Your task: Go over the entries and report the lines where the word "VREF" occurs.

Start of Exercise materials

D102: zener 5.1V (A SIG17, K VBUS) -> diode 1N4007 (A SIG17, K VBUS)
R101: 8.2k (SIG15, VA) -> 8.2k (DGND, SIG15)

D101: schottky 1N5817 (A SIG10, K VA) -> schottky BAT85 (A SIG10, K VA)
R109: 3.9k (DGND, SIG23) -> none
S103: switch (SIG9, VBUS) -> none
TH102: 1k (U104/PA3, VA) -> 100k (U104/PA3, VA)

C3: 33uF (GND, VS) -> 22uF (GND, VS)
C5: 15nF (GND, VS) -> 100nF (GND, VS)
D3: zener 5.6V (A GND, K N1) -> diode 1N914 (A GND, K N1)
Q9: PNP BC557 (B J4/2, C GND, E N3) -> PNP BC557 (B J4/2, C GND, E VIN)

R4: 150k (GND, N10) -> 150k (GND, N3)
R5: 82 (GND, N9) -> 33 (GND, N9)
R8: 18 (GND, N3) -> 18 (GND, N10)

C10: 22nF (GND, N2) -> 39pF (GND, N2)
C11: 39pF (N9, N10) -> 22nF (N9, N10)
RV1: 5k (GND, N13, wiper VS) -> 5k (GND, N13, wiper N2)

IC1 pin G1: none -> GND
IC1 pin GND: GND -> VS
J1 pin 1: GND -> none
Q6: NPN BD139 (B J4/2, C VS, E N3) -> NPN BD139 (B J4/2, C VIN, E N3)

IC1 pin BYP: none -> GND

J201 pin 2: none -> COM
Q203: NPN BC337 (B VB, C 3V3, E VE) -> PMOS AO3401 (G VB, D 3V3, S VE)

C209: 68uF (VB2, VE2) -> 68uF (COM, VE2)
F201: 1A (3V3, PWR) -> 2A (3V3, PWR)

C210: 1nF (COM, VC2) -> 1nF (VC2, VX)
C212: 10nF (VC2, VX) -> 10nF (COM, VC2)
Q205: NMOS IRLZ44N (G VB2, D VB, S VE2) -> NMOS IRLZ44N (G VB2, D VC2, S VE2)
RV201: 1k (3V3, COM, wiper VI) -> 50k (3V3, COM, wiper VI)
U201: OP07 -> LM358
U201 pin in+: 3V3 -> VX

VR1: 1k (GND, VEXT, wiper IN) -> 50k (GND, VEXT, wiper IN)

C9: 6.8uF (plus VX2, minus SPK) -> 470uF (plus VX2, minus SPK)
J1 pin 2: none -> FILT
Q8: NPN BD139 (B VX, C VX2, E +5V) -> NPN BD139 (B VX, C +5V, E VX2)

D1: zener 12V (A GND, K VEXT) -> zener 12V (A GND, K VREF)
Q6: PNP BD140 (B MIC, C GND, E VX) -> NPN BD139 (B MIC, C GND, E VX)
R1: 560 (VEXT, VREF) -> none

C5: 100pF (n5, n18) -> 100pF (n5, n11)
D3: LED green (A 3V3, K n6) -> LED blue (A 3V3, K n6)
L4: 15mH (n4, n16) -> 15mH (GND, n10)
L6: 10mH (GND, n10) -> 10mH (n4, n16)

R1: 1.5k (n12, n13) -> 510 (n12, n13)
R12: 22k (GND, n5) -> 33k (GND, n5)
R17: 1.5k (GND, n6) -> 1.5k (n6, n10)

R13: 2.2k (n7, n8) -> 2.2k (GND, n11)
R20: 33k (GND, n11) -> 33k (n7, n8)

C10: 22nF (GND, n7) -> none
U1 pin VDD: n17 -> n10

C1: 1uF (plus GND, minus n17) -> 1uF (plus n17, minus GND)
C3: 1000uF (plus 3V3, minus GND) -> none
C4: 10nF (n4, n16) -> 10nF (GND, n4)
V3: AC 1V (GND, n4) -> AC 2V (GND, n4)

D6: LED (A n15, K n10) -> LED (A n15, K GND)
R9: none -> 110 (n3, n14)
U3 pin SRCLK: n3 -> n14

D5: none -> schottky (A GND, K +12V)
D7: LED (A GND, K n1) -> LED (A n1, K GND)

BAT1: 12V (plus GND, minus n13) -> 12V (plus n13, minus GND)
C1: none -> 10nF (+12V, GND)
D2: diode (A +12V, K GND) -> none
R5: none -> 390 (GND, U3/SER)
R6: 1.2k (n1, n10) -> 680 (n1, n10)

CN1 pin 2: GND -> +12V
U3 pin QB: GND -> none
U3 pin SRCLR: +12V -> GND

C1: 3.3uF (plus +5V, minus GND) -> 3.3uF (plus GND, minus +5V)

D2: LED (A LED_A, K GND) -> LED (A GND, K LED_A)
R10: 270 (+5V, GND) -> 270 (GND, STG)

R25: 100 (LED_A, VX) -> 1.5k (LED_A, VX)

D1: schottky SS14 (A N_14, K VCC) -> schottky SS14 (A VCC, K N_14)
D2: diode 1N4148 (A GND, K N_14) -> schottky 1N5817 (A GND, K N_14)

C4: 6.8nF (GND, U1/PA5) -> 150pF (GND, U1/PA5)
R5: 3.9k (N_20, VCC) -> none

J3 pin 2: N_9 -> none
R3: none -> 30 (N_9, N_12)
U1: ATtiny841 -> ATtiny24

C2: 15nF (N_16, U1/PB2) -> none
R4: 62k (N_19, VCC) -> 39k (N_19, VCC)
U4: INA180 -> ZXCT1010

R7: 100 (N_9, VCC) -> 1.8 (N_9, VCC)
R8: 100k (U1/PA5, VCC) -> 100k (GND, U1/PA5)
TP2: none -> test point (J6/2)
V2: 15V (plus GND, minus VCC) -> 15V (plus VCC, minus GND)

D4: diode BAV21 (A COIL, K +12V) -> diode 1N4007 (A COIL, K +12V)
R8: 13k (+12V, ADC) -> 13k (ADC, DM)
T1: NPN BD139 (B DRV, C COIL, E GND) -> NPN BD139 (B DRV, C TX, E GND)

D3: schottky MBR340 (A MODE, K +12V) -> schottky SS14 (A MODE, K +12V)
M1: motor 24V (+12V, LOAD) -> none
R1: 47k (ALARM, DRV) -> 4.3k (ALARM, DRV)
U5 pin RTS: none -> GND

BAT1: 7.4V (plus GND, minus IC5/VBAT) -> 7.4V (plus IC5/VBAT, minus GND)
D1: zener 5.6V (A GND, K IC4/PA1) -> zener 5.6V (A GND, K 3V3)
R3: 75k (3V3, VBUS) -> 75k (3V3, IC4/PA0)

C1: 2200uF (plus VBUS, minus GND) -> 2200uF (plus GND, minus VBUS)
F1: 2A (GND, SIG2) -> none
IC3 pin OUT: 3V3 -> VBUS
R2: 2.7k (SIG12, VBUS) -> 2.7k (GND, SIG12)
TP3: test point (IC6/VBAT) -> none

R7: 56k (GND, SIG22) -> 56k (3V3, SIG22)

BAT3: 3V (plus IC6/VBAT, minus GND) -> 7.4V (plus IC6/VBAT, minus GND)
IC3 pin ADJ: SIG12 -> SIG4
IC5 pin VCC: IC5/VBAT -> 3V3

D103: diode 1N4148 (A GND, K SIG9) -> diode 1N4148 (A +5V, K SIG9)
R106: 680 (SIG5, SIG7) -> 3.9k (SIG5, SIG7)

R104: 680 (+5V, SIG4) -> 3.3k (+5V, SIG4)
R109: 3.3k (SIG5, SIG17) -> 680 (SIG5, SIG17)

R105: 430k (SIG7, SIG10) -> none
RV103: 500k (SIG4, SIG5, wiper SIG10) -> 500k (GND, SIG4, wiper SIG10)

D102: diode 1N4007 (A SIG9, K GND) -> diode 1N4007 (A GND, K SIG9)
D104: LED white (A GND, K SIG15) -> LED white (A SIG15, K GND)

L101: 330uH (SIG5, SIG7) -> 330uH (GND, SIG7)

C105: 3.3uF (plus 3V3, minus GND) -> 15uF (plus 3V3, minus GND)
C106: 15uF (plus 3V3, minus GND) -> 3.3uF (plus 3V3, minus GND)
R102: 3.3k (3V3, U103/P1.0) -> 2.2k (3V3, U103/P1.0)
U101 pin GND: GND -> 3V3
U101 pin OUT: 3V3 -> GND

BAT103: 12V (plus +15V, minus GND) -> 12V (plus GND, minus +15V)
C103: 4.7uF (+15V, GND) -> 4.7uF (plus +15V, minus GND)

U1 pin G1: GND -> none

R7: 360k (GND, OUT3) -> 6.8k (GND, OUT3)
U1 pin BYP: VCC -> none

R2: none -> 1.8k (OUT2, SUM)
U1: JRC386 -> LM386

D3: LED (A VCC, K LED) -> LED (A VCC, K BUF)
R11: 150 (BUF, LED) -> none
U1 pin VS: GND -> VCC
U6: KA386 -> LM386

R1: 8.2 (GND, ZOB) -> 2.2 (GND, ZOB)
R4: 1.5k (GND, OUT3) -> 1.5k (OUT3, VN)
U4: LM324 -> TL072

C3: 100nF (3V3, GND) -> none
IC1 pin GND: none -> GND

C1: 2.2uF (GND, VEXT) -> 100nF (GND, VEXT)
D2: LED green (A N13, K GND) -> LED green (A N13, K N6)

End of Exercise materials

Answer to this exercise:
D1: zener 12V (A GND, K VEXT) -> zener 12V (A GND, K VREF)
R1: 560 (VEXT, VREF) -> none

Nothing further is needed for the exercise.